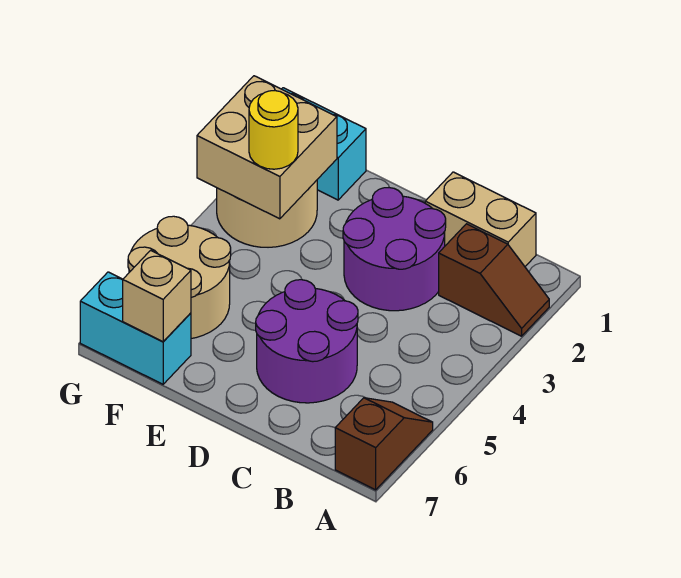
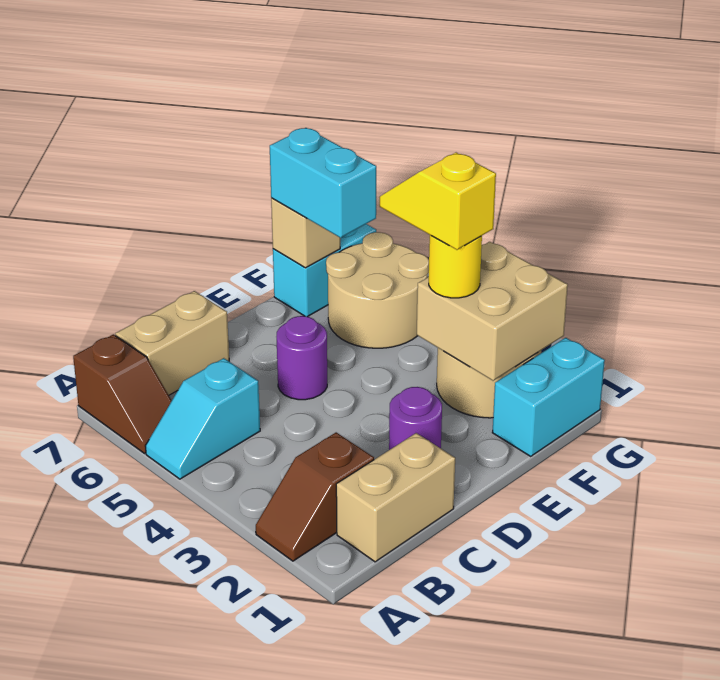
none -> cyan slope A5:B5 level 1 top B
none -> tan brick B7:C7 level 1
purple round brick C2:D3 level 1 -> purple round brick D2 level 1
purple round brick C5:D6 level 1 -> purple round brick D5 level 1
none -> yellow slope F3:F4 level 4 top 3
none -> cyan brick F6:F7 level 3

======

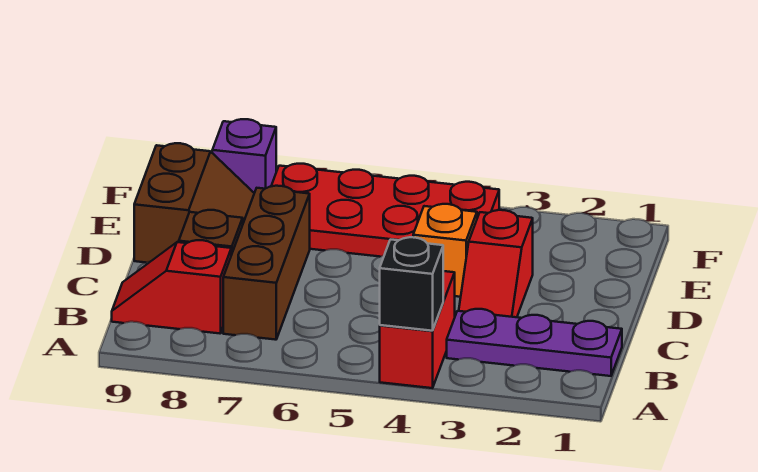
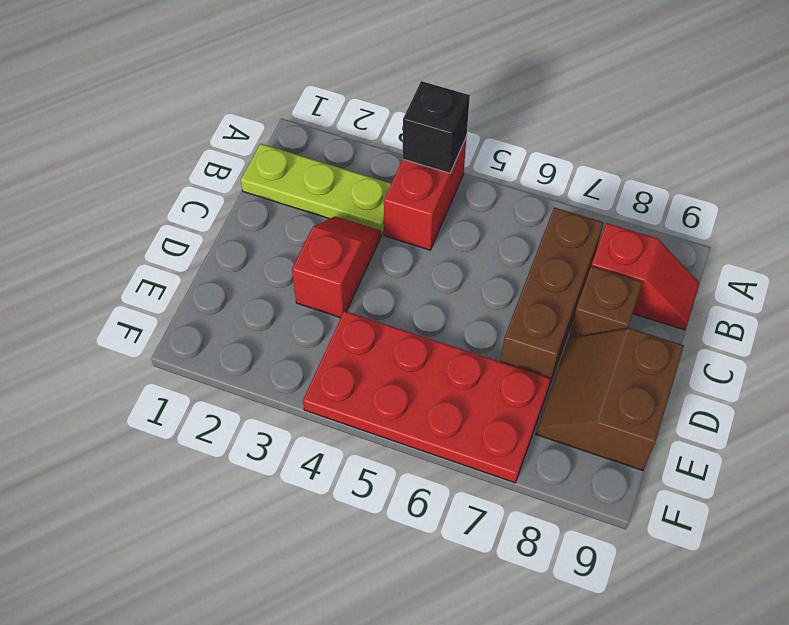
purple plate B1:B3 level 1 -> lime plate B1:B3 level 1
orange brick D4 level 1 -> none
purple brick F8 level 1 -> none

======

_What the task asks_:
Look above for the line containing "none -> cyan slope A5:B5 level 1 top B" and the line containing "none -> cyan brick F6:F7 level 3". Transcribe both, with the lines between them, exactly.

_Problem solution_:
none -> cyan slope A5:B5 level 1 top B
none -> tan brick B7:C7 level 1
purple round brick C2:D3 level 1 -> purple round brick D2 level 1
purple round brick C5:D6 level 1 -> purple round brick D5 level 1
none -> yellow slope F3:F4 level 4 top 3
none -> cyan brick F6:F7 level 3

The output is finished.